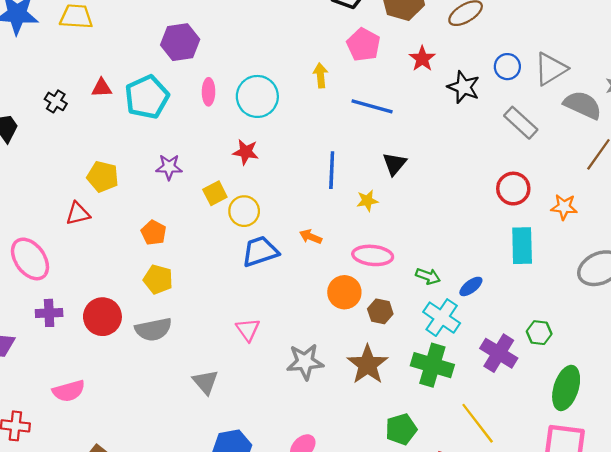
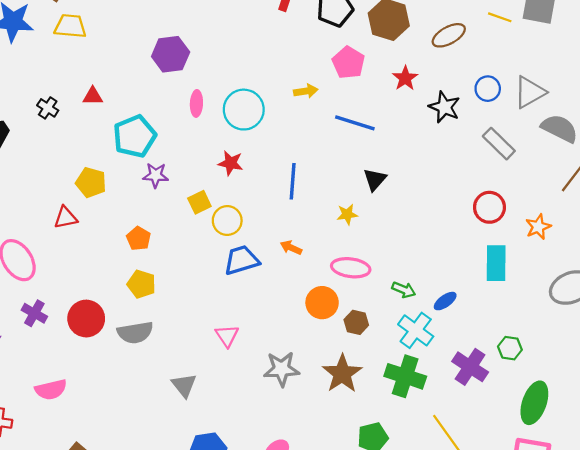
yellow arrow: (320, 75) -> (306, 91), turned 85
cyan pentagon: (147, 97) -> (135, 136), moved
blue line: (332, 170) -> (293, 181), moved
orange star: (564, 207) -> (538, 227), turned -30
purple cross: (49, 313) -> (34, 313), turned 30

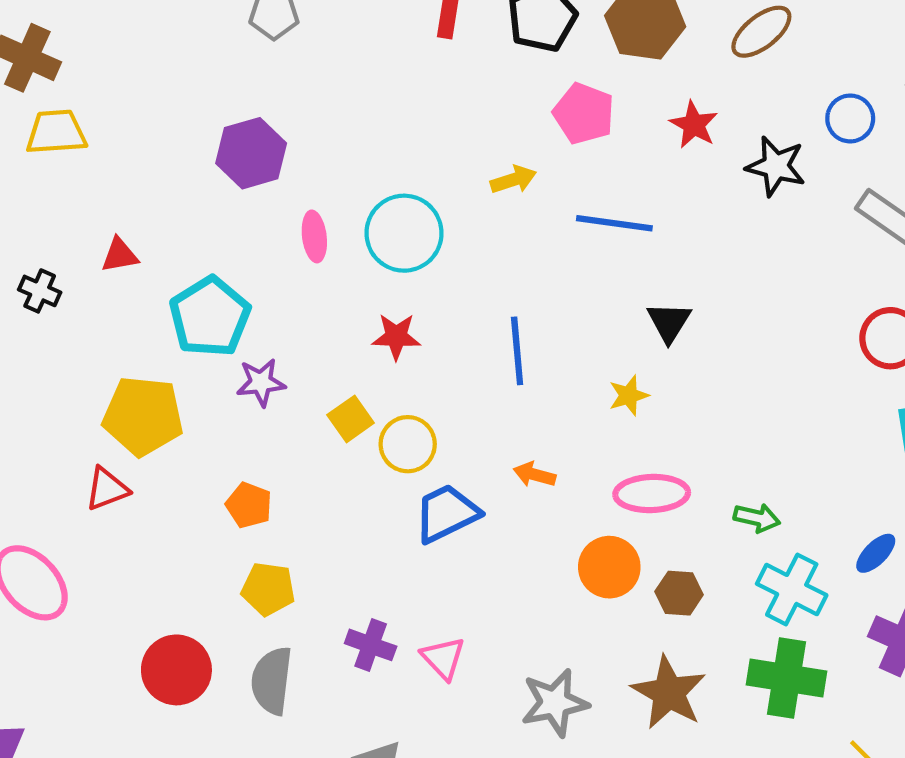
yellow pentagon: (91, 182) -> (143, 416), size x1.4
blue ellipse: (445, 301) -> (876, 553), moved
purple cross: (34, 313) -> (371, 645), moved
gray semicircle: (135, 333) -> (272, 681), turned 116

+ + + +

• _ACTIVITY_: Search the material for the word "blue" and copy every matching line.

• _RESPONSE TO THE EXERCISE_:
blue line: (332, 170) -> (293, 181), moved
blue ellipse: (445, 301) -> (876, 553), moved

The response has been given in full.